__ABOUT THIS EXERCISE__. Print, exactly as given, each line of the data from the line containing "OLED pin SCL: D6 -> A5" up to and including its last line.

(Beginning of EXTRACTED INFORMATION)

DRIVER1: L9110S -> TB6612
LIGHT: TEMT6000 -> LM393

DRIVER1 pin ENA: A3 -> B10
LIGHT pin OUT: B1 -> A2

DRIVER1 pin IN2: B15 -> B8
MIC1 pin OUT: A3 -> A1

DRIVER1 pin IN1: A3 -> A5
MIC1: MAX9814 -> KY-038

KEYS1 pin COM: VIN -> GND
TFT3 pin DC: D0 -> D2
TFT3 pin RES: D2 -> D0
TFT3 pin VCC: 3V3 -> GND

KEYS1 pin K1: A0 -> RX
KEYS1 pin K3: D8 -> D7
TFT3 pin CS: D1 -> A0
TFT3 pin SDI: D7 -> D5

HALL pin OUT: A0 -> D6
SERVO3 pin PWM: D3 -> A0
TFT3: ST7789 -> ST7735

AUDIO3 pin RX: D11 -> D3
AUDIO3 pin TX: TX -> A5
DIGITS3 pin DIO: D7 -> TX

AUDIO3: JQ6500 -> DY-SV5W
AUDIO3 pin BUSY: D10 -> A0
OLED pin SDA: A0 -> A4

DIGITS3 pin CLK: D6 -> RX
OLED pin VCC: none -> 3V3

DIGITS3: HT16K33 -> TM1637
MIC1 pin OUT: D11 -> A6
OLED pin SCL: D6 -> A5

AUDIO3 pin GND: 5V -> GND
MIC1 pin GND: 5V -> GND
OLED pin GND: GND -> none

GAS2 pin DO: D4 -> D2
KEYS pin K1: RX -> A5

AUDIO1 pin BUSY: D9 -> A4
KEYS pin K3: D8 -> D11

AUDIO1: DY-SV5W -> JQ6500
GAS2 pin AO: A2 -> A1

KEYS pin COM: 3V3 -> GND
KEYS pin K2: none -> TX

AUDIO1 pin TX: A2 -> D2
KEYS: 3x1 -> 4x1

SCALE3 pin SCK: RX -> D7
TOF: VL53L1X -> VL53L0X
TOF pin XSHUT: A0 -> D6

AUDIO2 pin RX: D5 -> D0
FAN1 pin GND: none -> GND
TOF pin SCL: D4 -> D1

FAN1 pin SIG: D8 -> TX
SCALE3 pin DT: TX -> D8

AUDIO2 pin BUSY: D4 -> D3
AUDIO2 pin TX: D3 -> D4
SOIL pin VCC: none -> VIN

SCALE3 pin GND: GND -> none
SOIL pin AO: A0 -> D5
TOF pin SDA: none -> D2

(End of EXTRACTED INFORMATION)

__REPLY TO THE TASK__.
OLED pin SCL: D6 -> A5

AUDIO3 pin GND: 5V -> GND
MIC1 pin GND: 5V -> GND
OLED pin GND: GND -> none

GAS2 pin DO: D4 -> D2
KEYS pin K1: RX -> A5

AUDIO1 pin BUSY: D9 -> A4
KEYS pin K3: D8 -> D11

AUDIO1: DY-SV5W -> JQ6500
GAS2 pin AO: A2 -> A1

KEYS pin COM: 3V3 -> GND
KEYS pin K2: none -> TX

AUDIO1 pin TX: A2 -> D2
KEYS: 3x1 -> 4x1

SCALE3 pin SCK: RX -> D7
TOF: VL53L1X -> VL53L0X
TOF pin XSHUT: A0 -> D6

AUDIO2 pin RX: D5 -> D0
FAN1 pin GND: none -> GND
TOF pin SCL: D4 -> D1

FAN1 pin SIG: D8 -> TX
SCALE3 pin DT: TX -> D8

AUDIO2 pin BUSY: D4 -> D3
AUDIO2 pin TX: D3 -> D4
SOIL pin VCC: none -> VIN

SCALE3 pin GND: GND -> none
SOIL pin AO: A0 -> D5
TOF pin SDA: none -> D2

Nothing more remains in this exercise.